◆ DIRECTIONS FOR THIS TASK ◆
Only lines holding "JACK" are wanted; copy each of them from the records below.

◆ TASK MATERIAL ◆
########################################

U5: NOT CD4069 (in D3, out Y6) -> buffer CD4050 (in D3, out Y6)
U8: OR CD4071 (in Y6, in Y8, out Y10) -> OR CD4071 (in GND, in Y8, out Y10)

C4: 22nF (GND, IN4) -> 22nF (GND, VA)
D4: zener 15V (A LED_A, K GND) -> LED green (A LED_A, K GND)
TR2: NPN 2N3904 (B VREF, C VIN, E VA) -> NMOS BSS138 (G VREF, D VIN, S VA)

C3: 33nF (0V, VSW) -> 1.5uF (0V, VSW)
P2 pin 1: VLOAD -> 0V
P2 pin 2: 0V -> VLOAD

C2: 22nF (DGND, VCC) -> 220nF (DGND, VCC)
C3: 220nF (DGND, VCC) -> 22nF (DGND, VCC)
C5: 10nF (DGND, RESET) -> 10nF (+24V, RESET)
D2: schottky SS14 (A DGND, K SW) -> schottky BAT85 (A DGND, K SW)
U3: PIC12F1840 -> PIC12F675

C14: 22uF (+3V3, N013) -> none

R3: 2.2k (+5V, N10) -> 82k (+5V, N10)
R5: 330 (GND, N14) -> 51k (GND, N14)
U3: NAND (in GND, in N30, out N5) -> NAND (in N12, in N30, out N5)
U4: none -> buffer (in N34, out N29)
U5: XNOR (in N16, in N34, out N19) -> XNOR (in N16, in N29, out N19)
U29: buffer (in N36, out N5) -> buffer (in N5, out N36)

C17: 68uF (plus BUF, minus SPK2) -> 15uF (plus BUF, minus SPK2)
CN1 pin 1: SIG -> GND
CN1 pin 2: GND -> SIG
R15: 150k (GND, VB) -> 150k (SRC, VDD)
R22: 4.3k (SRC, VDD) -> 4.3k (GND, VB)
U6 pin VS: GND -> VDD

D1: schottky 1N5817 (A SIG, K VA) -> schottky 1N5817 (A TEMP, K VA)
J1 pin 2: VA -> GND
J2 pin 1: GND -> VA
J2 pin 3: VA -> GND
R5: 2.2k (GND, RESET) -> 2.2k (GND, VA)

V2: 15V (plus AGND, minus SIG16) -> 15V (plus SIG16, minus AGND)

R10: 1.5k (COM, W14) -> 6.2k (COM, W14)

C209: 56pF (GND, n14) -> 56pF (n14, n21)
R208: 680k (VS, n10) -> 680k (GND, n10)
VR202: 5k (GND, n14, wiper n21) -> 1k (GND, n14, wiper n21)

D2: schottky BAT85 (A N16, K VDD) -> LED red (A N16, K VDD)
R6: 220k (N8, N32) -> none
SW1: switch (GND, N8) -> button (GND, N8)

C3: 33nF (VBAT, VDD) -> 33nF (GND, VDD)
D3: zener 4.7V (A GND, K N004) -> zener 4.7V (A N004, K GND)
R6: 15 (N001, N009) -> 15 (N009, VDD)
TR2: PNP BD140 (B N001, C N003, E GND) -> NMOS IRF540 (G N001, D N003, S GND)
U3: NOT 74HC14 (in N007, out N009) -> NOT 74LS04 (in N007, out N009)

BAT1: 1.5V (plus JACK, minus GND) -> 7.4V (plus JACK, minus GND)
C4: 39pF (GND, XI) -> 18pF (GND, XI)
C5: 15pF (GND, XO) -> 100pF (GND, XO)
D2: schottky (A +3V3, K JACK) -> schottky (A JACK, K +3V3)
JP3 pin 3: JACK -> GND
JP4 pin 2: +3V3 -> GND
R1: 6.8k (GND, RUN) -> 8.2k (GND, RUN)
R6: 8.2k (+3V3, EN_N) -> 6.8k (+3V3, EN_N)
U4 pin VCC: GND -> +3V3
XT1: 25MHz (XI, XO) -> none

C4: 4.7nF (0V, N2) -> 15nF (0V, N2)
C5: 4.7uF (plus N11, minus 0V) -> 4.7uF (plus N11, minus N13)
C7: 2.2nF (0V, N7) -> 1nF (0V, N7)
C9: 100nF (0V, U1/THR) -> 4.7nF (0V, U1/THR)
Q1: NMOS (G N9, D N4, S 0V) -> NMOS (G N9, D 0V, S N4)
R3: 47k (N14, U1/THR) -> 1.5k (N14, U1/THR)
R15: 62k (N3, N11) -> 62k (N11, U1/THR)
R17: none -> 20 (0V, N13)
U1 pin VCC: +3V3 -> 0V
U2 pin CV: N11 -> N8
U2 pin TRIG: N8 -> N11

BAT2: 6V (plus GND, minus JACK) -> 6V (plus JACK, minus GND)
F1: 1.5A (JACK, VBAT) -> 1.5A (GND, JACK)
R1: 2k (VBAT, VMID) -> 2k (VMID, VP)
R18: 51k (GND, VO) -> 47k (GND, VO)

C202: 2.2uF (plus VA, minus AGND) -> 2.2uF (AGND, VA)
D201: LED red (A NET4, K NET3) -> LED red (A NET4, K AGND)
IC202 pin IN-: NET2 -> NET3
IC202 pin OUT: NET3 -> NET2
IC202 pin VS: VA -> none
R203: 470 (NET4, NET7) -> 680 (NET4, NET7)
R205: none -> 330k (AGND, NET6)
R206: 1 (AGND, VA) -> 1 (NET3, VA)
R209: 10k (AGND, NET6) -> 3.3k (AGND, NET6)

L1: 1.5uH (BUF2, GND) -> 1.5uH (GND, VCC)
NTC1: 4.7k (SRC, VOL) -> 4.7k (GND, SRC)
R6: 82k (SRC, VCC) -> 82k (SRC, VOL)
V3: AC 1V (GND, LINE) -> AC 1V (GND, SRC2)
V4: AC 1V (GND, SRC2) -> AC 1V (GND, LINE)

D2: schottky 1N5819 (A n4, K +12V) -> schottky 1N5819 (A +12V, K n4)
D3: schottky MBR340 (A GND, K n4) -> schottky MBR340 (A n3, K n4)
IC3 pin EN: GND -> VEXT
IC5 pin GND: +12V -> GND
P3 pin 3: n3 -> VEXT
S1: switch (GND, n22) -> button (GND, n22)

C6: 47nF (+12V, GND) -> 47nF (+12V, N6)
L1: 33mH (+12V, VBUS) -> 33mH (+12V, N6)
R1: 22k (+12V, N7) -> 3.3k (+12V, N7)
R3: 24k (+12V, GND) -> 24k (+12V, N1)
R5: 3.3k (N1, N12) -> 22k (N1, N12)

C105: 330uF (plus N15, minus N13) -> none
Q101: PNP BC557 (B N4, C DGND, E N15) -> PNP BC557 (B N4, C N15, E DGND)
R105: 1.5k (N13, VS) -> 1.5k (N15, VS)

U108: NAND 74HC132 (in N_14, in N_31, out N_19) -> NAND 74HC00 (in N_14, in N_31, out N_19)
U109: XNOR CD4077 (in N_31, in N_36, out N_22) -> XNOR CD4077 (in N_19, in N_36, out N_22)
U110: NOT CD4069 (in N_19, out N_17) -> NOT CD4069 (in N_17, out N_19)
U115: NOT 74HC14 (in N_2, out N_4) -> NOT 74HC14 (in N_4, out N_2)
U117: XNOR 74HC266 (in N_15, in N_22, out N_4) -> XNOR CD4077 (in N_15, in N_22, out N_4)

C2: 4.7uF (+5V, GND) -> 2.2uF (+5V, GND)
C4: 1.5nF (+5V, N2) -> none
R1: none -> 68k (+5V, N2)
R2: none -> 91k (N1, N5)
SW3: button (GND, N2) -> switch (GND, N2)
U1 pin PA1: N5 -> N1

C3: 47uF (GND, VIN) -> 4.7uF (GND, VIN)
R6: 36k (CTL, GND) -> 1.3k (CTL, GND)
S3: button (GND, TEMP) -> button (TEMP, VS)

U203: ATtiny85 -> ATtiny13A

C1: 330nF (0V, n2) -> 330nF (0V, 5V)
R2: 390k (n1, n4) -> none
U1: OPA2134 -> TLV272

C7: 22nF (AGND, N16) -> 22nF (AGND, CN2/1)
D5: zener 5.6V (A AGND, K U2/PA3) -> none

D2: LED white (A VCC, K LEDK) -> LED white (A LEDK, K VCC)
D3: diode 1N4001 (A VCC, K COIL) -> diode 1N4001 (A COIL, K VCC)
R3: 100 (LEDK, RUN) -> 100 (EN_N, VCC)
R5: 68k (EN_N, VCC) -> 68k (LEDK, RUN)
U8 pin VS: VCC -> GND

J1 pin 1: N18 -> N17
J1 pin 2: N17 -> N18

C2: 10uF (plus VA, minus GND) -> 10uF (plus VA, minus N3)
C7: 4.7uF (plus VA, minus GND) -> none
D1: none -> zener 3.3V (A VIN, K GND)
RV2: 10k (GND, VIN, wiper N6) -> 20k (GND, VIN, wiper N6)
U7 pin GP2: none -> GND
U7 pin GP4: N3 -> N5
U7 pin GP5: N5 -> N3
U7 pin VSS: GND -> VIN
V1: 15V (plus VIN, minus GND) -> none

########################################

◆ WRITTEN SOLUTION ◆
BAT1: 1.5V (plus JACK, minus GND) -> 7.4V (plus JACK, minus GND)
D2: schottky (A +3V3, K JACK) -> schottky (A JACK, K +3V3)
JP3 pin 3: JACK -> GND
BAT2: 6V (plus GND, minus JACK) -> 6V (plus JACK, minus GND)
F1: 1.5A (JACK, VBAT) -> 1.5A (GND, JACK)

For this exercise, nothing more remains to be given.